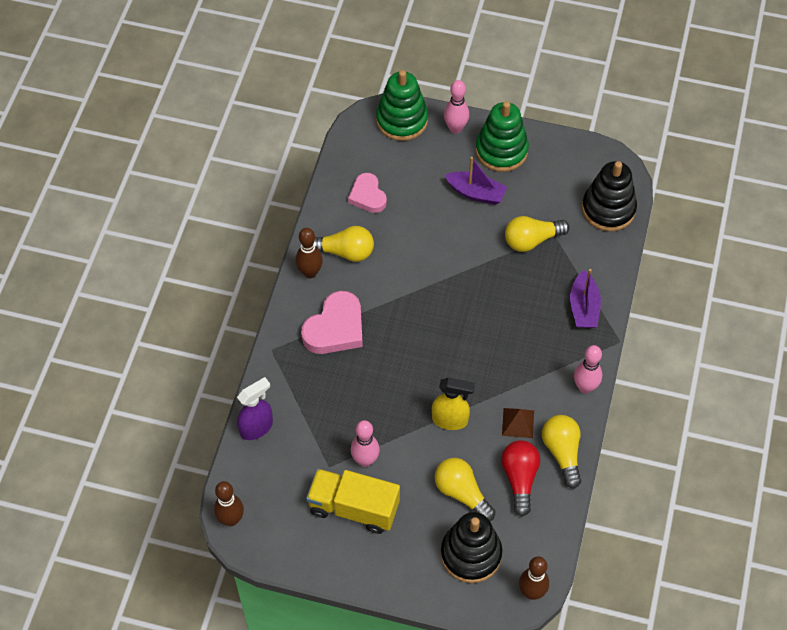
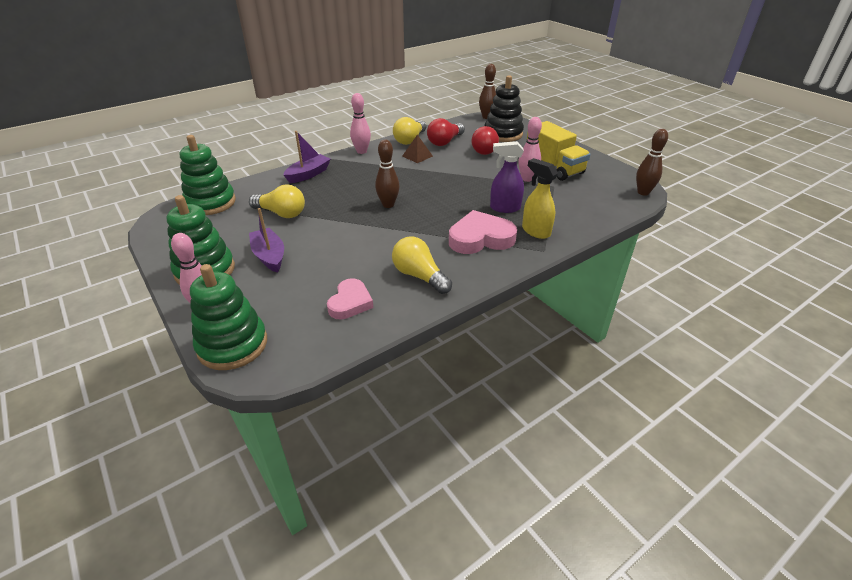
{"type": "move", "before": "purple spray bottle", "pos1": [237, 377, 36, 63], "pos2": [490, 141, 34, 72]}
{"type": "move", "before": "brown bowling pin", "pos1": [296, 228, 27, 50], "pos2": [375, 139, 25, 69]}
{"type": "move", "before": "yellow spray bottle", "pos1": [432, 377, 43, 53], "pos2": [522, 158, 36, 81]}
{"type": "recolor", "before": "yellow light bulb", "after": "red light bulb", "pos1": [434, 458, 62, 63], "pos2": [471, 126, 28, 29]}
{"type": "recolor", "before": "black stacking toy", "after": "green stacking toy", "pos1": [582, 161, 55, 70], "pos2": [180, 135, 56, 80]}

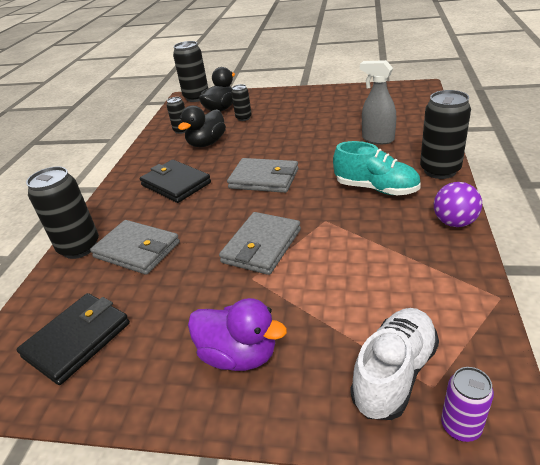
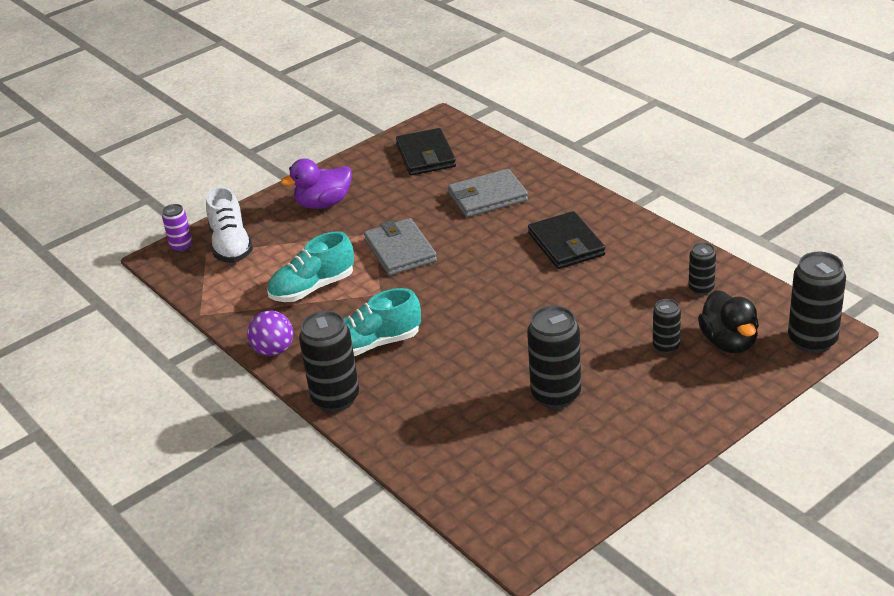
{"type": "move", "before": "black can", "pos1": [26, 166, 73, 93], "pos2": [527, 306, 54, 103]}
{"type": "rotate", "before": "black wallet", "pos1": [140, 160, 71, 43], "pos2": [528, 211, 77, 58], "turn": 75}
{"type": "delete", "before": "black duck", "pos1": [178, 106, 48, 41]}
{"type": "delete", "before": "grey wallet", "pos1": [227, 158, 71, 35]}
{"type": "delete", "before": "grey spray bottle", "pos1": [360, 60, 36, 84]}
{"type": "insert", "after": "turquoise shoe", "pos2": [267, 231, 87, 71]}

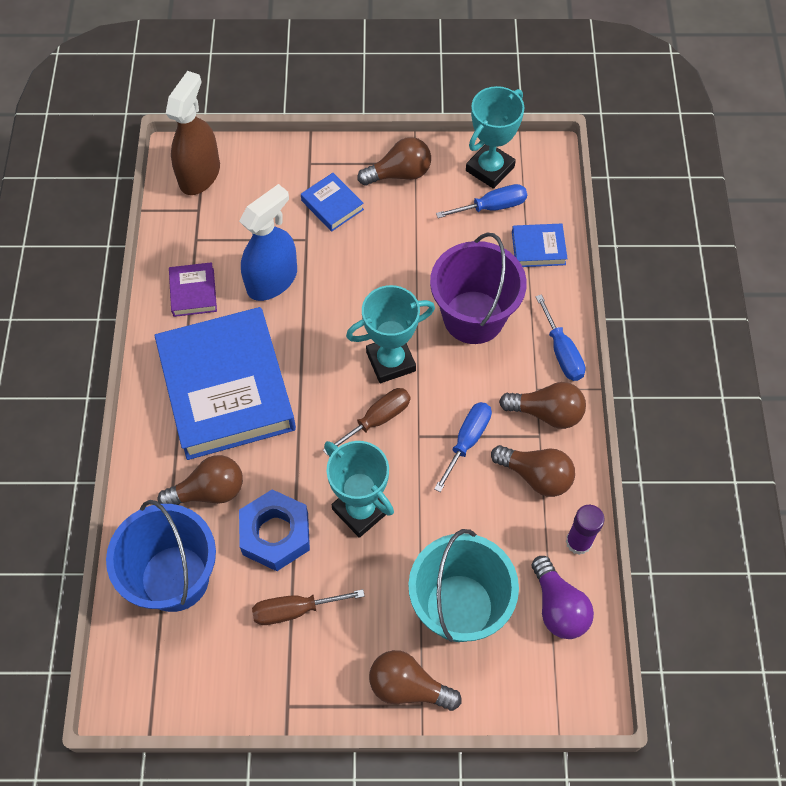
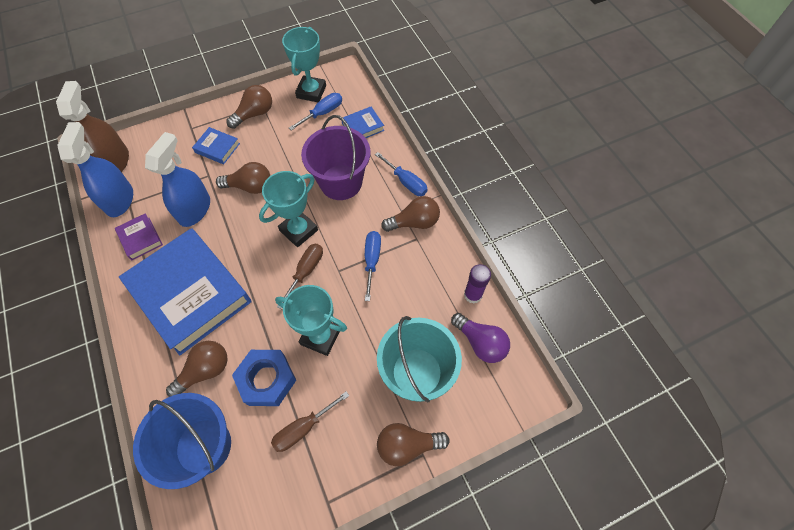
{"type": "move", "before": "brown light bulb", "pos1": [491, 445, 84, 52], "pos2": [216, 162, 54, 32]}
{"type": "insert", "after": "blue spray bottle", "pos2": [57, 122, 76, 95]}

**YOUR TASK**
The material above must be printed exactly, with its pictures left out.

**SOLUTION**
{"type": "move", "before": "purple spray bottle", "pos1": [237, 377, 36, 63], "pos2": [490, 141, 34, 72]}
{"type": "move", "before": "brown bowling pin", "pos1": [296, 228, 27, 50], "pos2": [375, 139, 25, 69]}
{"type": "move", "before": "yellow spray bottle", "pos1": [432, 377, 43, 53], "pos2": [522, 158, 36, 81]}
{"type": "recolor", "before": "yellow light bulb", "after": "red light bulb", "pos1": [434, 458, 62, 63], "pos2": [471, 126, 28, 29]}
{"type": "recolor", "before": "black stacking toy", "after": "green stacking toy", "pos1": [582, 161, 55, 70], "pos2": [180, 135, 56, 80]}

{"type": "move", "before": "black can", "pos1": [26, 166, 73, 93], "pos2": [527, 306, 54, 103]}
{"type": "rotate", "before": "black wallet", "pos1": [140, 160, 71, 43], "pos2": [528, 211, 77, 58], "turn": 75}
{"type": "delete", "before": "black duck", "pos1": [178, 106, 48, 41]}
{"type": "delete", "before": "grey wallet", "pos1": [227, 158, 71, 35]}
{"type": "delete", "before": "grey spray bottle", "pos1": [360, 60, 36, 84]}
{"type": "insert", "after": "turquoise shoe", "pos2": [267, 231, 87, 71]}

{"type": "move", "before": "brown light bulb", "pos1": [491, 445, 84, 52], "pos2": [216, 162, 54, 32]}
{"type": "insert", "after": "blue spray bottle", "pos2": [57, 122, 76, 95]}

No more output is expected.